ACTIVITY
Return every line from the records below that has the word "white".

INPUT
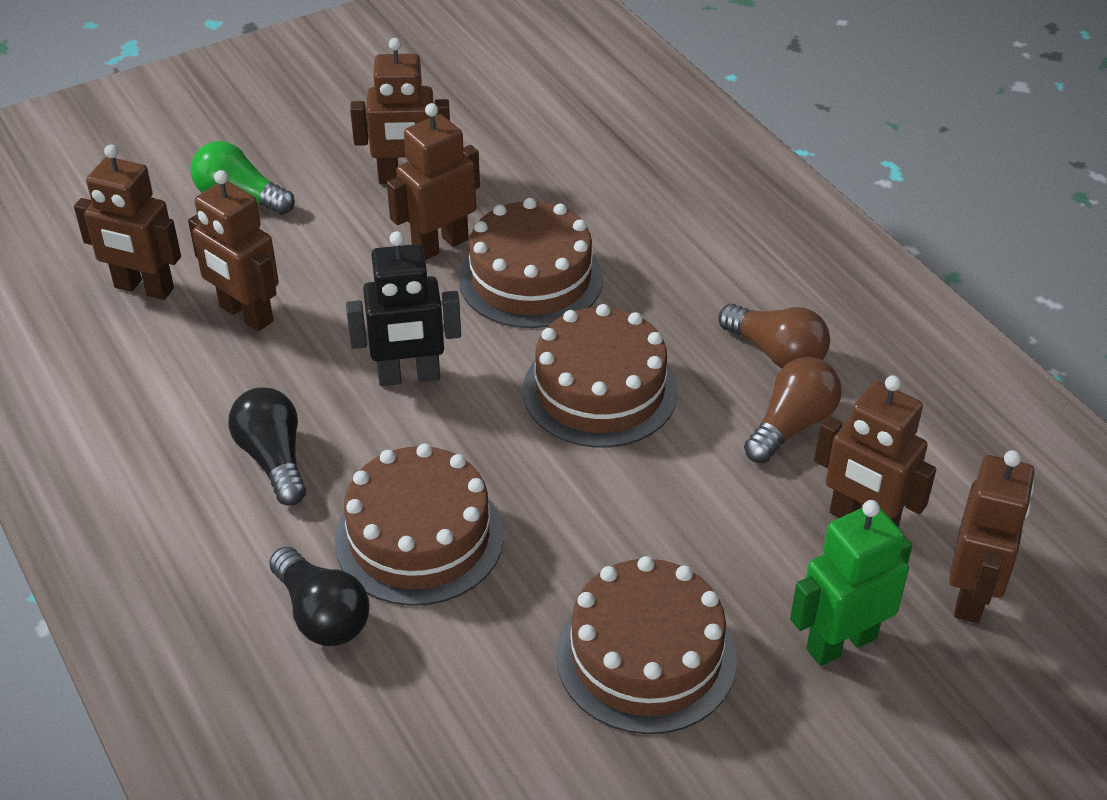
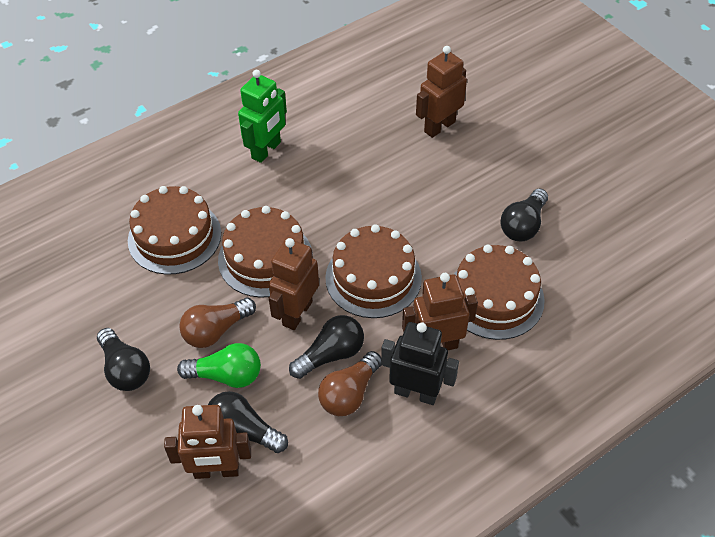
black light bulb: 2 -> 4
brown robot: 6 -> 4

* * *

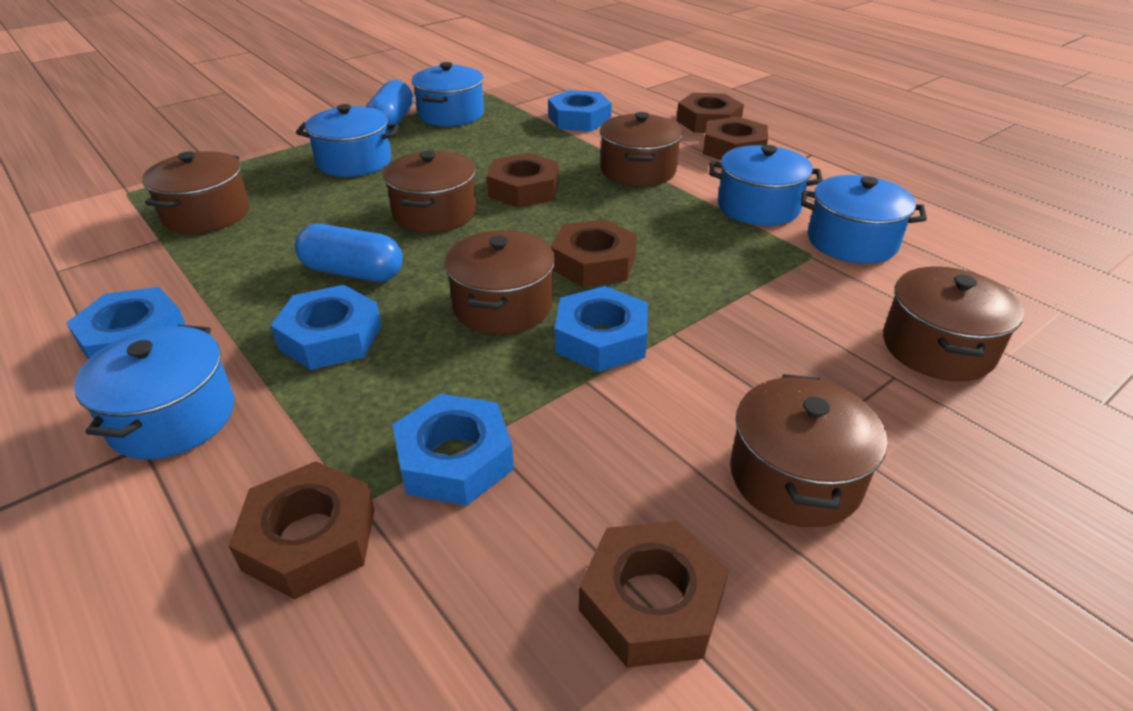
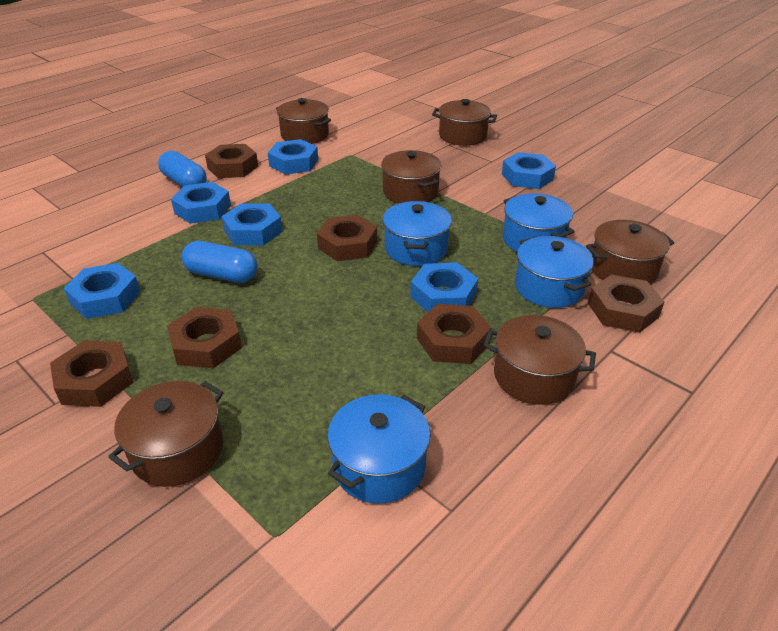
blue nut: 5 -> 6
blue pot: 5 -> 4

...

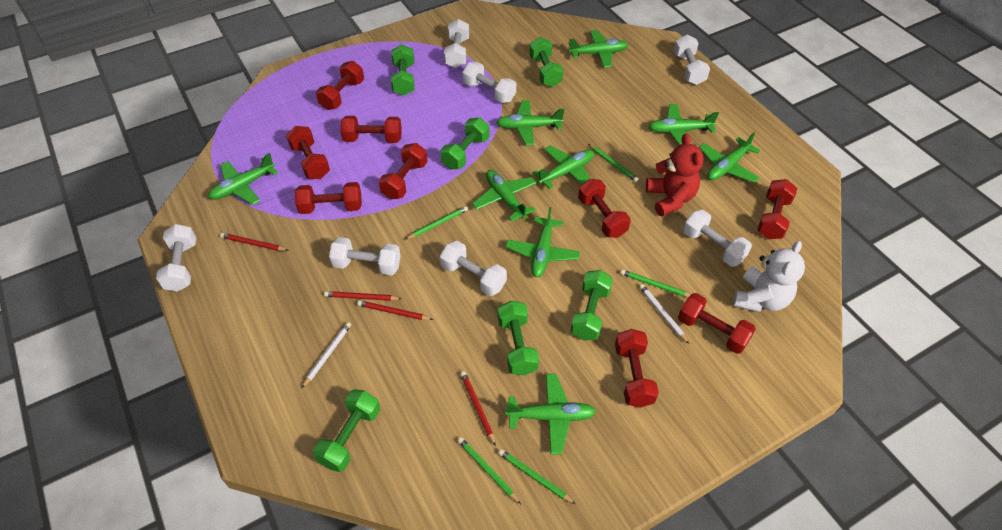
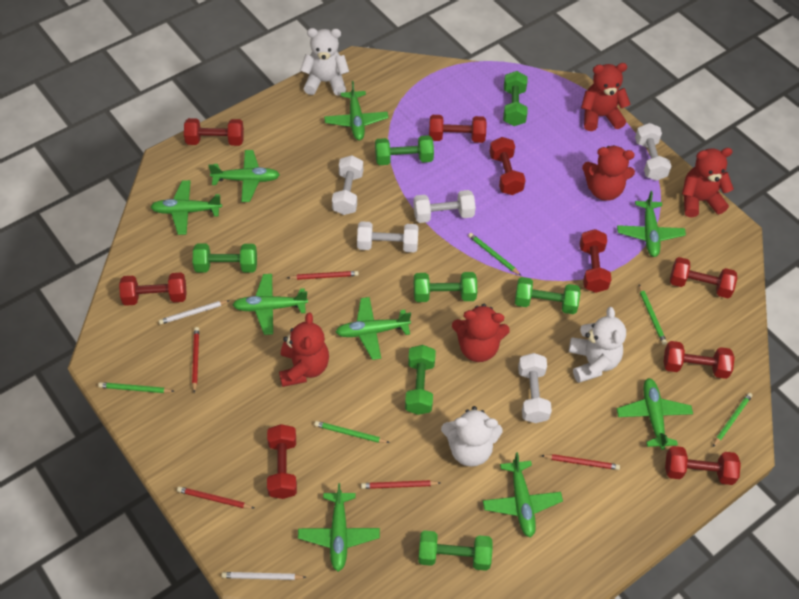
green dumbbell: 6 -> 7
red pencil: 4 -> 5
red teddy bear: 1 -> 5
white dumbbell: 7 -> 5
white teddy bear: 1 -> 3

SOLUTION TO THE EXERCISE
white dumbbell: 7 -> 5
white teddy bear: 1 -> 3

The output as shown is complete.